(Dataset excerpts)

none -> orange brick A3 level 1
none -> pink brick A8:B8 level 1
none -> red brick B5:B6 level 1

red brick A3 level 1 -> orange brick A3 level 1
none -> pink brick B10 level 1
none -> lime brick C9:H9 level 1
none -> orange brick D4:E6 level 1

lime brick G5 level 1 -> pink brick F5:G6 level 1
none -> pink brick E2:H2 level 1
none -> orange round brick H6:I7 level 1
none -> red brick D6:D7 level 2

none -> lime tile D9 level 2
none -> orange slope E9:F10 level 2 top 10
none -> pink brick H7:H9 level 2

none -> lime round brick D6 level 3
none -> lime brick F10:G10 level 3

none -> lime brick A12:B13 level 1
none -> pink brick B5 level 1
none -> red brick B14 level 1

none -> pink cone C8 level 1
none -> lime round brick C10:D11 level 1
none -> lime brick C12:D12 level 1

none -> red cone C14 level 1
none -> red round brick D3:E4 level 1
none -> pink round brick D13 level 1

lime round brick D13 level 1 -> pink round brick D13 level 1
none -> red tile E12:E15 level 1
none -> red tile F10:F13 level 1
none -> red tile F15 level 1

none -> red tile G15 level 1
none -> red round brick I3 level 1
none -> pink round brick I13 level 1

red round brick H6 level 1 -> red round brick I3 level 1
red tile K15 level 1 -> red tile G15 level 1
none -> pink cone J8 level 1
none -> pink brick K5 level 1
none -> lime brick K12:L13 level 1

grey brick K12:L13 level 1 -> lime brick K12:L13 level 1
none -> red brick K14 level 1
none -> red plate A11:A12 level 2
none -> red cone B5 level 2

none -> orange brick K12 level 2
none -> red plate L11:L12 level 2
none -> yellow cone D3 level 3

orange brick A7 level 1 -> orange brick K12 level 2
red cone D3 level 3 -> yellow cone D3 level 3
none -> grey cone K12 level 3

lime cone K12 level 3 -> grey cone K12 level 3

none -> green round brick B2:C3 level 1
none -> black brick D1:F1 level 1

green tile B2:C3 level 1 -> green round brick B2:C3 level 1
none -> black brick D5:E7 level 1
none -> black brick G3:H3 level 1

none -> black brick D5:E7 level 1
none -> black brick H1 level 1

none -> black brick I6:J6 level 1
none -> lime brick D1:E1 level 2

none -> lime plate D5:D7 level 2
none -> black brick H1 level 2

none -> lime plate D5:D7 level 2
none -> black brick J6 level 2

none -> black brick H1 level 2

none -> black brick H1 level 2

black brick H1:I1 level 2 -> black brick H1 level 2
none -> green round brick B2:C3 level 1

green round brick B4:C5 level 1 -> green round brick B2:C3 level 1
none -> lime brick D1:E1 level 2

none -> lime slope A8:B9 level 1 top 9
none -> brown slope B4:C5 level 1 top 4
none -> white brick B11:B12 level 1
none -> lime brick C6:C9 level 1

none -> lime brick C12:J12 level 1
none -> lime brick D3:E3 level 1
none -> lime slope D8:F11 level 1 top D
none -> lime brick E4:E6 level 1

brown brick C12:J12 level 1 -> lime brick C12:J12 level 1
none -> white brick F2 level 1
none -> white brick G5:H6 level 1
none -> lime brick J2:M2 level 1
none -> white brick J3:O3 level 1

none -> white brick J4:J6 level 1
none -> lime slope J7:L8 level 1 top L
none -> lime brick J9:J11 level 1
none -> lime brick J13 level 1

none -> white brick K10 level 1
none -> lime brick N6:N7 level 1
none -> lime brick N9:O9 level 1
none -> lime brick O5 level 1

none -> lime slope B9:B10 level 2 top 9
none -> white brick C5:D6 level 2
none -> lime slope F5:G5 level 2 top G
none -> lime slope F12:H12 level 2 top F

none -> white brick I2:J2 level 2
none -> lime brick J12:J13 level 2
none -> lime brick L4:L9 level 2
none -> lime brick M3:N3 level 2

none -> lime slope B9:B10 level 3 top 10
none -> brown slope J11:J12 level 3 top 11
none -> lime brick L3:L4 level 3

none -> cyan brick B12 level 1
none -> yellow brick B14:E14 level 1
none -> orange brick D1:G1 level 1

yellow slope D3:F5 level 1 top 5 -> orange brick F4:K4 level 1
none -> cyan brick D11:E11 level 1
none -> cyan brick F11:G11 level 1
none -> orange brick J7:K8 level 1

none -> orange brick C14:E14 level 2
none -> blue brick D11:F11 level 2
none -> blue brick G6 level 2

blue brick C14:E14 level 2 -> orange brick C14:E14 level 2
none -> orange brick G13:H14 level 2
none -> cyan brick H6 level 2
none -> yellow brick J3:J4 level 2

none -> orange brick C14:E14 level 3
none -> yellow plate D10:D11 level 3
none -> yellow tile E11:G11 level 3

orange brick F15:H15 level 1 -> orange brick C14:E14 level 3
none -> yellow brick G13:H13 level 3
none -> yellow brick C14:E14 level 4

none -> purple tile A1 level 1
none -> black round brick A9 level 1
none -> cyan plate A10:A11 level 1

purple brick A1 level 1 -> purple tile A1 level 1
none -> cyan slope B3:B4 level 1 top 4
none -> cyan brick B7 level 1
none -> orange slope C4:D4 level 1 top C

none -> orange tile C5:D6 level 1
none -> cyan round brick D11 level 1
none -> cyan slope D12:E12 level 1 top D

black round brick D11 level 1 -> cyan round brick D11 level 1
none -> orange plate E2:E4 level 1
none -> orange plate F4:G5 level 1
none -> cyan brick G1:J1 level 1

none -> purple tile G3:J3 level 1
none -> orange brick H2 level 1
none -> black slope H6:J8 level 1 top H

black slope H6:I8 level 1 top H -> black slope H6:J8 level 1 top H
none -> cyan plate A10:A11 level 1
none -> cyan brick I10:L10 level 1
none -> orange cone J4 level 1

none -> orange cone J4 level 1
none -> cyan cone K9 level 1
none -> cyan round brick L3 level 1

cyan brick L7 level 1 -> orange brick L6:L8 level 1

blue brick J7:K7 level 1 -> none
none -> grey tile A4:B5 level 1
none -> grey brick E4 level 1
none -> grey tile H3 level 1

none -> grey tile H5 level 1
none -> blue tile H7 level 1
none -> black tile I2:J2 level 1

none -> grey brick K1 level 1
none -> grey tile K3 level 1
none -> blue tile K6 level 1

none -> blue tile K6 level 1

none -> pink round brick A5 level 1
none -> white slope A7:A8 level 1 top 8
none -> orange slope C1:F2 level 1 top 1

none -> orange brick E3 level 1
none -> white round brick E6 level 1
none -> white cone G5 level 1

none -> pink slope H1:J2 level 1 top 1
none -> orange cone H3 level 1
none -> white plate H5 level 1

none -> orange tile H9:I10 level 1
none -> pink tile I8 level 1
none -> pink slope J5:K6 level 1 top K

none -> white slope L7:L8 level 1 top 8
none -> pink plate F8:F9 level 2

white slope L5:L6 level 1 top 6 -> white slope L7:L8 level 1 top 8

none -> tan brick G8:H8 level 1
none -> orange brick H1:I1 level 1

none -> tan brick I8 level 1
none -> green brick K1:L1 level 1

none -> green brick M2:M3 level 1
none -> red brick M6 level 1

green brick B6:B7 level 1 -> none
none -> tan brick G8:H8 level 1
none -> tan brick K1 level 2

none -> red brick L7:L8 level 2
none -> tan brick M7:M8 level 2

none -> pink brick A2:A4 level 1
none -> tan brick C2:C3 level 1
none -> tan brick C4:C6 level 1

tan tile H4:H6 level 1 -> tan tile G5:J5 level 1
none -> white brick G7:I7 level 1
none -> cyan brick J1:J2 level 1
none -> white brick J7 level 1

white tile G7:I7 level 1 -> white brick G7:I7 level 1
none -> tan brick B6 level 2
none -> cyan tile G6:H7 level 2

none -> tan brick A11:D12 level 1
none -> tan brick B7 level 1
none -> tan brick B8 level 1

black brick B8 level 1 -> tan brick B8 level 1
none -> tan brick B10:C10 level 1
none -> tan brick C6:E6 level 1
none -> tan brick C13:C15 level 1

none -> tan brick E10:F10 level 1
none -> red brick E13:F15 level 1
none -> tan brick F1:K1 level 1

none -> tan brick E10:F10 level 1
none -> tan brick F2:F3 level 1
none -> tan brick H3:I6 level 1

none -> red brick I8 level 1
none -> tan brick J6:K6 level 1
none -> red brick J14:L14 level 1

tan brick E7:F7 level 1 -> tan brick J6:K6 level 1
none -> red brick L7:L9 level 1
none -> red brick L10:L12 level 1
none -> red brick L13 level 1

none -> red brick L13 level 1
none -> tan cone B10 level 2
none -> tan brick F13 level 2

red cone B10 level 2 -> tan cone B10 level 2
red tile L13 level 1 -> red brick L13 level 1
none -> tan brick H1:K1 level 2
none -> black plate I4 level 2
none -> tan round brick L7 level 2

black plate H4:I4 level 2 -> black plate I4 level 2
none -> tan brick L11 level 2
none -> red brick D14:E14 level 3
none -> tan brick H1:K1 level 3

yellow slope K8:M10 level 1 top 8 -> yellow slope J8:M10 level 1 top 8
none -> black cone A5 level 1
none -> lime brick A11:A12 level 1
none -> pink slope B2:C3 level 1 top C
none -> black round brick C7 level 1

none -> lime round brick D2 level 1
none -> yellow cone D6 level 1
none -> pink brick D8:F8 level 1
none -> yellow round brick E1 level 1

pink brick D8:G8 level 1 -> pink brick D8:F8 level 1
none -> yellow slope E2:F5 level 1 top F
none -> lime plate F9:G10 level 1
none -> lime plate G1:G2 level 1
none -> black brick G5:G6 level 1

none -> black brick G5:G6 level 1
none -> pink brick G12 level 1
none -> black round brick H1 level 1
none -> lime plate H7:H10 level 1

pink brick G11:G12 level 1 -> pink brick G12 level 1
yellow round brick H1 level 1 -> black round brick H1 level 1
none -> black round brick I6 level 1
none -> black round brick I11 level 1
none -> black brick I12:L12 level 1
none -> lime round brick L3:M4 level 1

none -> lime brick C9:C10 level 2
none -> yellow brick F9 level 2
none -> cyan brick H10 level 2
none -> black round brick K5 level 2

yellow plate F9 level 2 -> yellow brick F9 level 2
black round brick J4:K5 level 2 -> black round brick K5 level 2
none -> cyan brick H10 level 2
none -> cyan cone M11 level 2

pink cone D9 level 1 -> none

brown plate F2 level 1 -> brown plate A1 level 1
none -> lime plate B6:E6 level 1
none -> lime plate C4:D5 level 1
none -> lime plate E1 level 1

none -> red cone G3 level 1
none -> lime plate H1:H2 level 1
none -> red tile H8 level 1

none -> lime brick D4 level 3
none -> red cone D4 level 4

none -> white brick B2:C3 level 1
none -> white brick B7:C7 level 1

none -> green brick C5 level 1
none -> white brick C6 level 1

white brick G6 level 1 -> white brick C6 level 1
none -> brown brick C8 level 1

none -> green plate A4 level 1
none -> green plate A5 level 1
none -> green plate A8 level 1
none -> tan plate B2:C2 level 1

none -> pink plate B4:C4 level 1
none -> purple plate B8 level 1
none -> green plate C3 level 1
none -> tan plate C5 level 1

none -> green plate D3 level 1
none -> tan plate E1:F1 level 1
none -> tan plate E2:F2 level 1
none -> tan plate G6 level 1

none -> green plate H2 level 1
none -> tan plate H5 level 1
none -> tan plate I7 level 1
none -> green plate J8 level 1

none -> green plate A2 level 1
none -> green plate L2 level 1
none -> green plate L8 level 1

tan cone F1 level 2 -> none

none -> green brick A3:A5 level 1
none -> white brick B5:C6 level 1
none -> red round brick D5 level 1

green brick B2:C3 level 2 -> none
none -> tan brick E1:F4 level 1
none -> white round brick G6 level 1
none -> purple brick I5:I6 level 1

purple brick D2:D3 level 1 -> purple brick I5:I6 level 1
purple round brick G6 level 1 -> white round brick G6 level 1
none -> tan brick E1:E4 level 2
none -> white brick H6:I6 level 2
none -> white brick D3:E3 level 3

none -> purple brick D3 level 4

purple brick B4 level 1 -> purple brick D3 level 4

**REQUIREMENT:** Write down again, exactly as given, only the lines above that fall from the line with "none -> lime brick J9:J11 level 1" to the line with "none -> cyan slope D12:E12 level 1 top D", inclusive.

**YOUR SOLUTION:**
none -> lime brick J9:J11 level 1
none -> lime brick J13 level 1

none -> white brick K10 level 1
none -> lime brick N6:N7 level 1
none -> lime brick N9:O9 level 1
none -> lime brick O5 level 1

none -> lime slope B9:B10 level 2 top 9
none -> white brick C5:D6 level 2
none -> lime slope F5:G5 level 2 top G
none -> lime slope F12:H12 level 2 top F

none -> white brick I2:J2 level 2
none -> lime brick J12:J13 level 2
none -> lime brick L4:L9 level 2
none -> lime brick M3:N3 level 2

none -> lime slope B9:B10 level 3 top 10
none -> brown slope J11:J12 level 3 top 11
none -> lime brick L3:L4 level 3

none -> cyan brick B12 level 1
none -> yellow brick B14:E14 level 1
none -> orange brick D1:G1 level 1

yellow slope D3:F5 level 1 top 5 -> orange brick F4:K4 level 1
none -> cyan brick D11:E11 level 1
none -> cyan brick F11:G11 level 1
none -> orange brick J7:K8 level 1

none -> orange brick C14:E14 level 2
none -> blue brick D11:F11 level 2
none -> blue brick G6 level 2

blue brick C14:E14 level 2 -> orange brick C14:E14 level 2
none -> orange brick G13:H14 level 2
none -> cyan brick H6 level 2
none -> yellow brick J3:J4 level 2

none -> orange brick C14:E14 level 3
none -> yellow plate D10:D11 level 3
none -> yellow tile E11:G11 level 3

orange brick F15:H15 level 1 -> orange brick C14:E14 level 3
none -> yellow brick G13:H13 level 3
none -> yellow brick C14:E14 level 4

none -> purple tile A1 level 1
none -> black round brick A9 level 1
none -> cyan plate A10:A11 level 1

purple brick A1 level 1 -> purple tile A1 level 1
none -> cyan slope B3:B4 level 1 top 4
none -> cyan brick B7 level 1
none -> orange slope C4:D4 level 1 top C

none -> orange tile C5:D6 level 1
none -> cyan round brick D11 level 1
none -> cyan slope D12:E12 level 1 top D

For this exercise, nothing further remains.